==== Data excerpts
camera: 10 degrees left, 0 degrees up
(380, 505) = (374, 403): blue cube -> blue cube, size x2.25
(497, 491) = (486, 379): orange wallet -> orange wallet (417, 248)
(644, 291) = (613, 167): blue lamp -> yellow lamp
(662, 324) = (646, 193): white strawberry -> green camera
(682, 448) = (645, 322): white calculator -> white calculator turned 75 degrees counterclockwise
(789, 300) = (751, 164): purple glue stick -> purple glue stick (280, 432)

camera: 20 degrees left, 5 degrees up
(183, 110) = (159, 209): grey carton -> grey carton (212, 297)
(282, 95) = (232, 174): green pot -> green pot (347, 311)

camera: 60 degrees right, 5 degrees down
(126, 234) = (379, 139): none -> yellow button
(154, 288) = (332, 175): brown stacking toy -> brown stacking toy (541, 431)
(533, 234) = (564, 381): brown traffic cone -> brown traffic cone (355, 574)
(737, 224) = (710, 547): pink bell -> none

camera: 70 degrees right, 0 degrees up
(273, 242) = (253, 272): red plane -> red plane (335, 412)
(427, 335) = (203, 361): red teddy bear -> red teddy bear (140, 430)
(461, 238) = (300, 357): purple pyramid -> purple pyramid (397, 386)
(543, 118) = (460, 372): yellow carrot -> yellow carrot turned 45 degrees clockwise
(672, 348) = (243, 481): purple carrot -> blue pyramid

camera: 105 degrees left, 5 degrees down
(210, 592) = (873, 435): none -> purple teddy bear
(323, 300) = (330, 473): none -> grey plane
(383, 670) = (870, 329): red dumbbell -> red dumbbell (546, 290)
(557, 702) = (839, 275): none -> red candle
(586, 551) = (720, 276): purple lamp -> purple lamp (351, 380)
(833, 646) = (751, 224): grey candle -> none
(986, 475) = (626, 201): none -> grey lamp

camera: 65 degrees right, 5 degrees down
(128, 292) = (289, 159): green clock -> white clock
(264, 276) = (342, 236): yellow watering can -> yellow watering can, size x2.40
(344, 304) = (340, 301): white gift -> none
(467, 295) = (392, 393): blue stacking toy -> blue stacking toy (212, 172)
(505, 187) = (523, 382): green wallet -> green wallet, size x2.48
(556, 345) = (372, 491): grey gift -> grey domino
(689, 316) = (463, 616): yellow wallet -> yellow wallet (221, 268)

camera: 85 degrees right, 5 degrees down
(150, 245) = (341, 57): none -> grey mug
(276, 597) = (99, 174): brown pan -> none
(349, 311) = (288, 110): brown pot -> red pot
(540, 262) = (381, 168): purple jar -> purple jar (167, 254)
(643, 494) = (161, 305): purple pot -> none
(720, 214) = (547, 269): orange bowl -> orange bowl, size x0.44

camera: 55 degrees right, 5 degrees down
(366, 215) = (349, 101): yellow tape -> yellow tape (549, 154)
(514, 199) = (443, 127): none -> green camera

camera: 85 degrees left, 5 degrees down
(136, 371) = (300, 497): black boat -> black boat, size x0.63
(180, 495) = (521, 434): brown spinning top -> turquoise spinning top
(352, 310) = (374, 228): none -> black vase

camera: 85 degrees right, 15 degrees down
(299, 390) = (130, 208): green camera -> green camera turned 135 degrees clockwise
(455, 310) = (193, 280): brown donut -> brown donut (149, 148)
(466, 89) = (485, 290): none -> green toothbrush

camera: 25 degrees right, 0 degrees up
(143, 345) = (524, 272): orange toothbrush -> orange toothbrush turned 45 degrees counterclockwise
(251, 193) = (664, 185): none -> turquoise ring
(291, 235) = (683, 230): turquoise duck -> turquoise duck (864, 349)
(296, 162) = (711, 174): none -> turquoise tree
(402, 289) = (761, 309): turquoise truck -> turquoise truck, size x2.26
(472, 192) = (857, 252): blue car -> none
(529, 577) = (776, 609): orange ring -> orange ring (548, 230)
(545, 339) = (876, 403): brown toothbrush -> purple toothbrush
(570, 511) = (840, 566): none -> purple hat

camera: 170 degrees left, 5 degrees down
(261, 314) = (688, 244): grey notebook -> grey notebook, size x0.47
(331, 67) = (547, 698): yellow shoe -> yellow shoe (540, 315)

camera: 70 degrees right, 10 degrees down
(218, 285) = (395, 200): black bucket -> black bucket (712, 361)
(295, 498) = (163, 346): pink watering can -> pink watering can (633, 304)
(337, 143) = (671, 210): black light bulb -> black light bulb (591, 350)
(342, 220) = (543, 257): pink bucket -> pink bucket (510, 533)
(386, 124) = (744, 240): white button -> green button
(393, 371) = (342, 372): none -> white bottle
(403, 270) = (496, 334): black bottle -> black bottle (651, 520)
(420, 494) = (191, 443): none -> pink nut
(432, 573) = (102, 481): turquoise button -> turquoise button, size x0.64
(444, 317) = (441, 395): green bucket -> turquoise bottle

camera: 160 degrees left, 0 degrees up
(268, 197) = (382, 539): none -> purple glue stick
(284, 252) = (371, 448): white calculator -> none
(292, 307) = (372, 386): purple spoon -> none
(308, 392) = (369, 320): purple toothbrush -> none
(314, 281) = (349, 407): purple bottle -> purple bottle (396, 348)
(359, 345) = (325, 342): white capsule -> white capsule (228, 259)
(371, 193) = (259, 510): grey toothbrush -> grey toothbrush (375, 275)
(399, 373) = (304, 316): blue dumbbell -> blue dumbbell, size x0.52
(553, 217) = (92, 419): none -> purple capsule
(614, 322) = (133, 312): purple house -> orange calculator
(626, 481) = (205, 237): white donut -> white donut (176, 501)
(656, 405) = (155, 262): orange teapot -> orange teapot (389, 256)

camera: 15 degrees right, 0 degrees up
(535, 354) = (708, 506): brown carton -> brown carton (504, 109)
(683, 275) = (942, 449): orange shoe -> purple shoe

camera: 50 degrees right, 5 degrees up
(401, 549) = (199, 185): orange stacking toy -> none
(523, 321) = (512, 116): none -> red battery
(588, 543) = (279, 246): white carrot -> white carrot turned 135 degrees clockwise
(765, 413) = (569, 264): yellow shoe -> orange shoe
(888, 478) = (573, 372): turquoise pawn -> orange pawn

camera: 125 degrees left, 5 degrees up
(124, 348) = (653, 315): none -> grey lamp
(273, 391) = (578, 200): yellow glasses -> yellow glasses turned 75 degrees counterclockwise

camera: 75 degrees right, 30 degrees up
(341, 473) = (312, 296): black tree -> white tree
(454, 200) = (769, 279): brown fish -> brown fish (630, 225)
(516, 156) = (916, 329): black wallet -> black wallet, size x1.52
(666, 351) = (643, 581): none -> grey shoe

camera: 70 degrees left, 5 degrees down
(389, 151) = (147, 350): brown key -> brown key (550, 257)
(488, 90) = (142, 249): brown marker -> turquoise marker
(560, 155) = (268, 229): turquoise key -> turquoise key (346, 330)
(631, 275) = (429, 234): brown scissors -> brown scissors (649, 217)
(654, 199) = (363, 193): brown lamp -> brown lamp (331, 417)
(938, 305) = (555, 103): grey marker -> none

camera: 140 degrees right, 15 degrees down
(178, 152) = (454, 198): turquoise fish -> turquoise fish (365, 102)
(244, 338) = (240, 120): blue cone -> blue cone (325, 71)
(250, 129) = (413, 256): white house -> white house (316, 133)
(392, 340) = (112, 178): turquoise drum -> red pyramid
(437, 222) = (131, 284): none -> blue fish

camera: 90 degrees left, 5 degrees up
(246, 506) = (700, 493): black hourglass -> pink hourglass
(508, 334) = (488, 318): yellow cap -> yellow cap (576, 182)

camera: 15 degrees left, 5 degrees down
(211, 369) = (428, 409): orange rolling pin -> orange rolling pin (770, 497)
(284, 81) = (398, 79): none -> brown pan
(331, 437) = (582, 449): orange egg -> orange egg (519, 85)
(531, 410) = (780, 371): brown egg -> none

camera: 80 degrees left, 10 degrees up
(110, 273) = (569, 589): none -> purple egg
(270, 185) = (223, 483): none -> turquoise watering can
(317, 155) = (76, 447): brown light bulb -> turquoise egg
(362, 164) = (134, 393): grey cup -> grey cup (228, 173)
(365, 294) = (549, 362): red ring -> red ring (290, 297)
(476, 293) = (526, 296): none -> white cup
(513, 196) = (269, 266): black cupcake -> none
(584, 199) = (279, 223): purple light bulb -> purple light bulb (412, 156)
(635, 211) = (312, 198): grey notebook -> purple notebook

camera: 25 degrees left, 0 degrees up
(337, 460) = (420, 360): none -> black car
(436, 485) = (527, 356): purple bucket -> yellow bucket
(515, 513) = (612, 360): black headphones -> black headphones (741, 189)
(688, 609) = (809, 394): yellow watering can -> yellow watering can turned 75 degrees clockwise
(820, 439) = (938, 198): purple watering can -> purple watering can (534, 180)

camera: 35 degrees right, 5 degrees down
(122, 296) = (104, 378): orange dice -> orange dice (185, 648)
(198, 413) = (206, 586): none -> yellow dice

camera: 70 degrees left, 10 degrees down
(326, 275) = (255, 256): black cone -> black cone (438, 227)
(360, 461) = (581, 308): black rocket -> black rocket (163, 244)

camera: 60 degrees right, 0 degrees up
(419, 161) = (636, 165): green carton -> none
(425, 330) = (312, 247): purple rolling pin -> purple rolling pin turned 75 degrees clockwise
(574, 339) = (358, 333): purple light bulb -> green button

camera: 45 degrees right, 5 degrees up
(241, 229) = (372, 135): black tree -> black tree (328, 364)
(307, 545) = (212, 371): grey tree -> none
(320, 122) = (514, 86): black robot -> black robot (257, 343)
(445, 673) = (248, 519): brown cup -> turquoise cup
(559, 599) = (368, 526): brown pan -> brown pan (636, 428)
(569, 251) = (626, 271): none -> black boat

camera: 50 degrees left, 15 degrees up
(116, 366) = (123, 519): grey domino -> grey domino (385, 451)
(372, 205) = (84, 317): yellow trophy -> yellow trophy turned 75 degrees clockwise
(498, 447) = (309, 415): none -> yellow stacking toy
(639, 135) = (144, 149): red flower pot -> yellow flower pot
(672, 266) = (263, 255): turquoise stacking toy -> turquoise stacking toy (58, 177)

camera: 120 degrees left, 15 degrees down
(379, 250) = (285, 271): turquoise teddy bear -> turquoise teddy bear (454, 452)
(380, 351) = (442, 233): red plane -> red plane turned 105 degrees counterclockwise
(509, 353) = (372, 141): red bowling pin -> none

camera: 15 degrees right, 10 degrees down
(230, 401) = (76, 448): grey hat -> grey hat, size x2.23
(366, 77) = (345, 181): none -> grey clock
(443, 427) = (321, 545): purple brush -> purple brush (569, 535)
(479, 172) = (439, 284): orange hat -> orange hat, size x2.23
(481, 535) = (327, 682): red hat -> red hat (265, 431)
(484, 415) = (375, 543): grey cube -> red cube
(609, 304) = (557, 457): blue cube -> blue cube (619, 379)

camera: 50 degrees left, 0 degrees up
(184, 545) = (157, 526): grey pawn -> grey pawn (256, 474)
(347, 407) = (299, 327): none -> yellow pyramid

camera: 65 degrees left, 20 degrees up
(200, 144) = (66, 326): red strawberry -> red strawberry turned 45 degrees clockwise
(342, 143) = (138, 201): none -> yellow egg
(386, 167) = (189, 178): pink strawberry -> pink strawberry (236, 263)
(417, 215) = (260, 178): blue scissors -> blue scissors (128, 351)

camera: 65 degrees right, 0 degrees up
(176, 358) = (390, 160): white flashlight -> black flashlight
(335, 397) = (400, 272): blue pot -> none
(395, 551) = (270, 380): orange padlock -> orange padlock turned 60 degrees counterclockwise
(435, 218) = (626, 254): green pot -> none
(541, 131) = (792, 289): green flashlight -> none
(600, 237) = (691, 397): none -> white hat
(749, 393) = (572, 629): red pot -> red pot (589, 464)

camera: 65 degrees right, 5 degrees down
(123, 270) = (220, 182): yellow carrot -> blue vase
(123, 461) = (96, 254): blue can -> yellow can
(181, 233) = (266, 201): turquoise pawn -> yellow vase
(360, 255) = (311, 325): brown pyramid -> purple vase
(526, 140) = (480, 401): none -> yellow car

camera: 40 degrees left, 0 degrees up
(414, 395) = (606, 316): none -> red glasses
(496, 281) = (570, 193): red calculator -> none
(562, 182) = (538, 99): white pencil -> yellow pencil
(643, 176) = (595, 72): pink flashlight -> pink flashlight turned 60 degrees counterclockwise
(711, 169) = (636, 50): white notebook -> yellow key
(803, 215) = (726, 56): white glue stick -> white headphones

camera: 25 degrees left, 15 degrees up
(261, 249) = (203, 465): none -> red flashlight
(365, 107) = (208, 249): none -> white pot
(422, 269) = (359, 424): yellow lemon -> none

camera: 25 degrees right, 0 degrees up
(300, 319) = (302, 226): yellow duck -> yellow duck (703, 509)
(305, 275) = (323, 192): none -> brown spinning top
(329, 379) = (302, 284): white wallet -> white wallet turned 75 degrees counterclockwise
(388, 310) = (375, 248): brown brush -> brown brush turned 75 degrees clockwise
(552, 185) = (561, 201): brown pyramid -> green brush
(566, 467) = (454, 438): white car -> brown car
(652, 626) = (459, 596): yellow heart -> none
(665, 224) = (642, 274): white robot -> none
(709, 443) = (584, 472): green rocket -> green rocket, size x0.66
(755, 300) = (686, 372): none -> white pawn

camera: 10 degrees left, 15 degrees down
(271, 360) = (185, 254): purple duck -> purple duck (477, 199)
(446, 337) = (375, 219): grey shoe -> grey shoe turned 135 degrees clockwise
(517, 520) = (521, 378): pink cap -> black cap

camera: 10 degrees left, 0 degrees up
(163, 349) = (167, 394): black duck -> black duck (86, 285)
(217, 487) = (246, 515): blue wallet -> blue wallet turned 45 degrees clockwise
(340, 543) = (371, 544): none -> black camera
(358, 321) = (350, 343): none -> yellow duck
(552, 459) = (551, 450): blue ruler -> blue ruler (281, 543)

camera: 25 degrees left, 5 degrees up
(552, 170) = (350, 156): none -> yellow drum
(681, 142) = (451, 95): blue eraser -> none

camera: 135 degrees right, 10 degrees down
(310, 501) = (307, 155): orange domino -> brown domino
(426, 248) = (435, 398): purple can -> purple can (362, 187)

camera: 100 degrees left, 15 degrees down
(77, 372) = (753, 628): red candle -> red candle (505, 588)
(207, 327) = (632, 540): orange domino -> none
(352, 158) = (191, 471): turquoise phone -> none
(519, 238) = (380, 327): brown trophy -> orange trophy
========
§ Your assignment
Some lines above hold the word "pyramid". Copy all of them.

§ Answer below
(461, 238) = (300, 357): purple pyramid -> purple pyramid (397, 386)
(672, 348) = (243, 481): purple carrot -> blue pyramid
(392, 340) = (112, 178): turquoise drum -> red pyramid
(347, 407) = (299, 327): none -> yellow pyramid
(360, 255) = (311, 325): brown pyramid -> purple vase
(552, 185) = (561, 201): brown pyramid -> green brush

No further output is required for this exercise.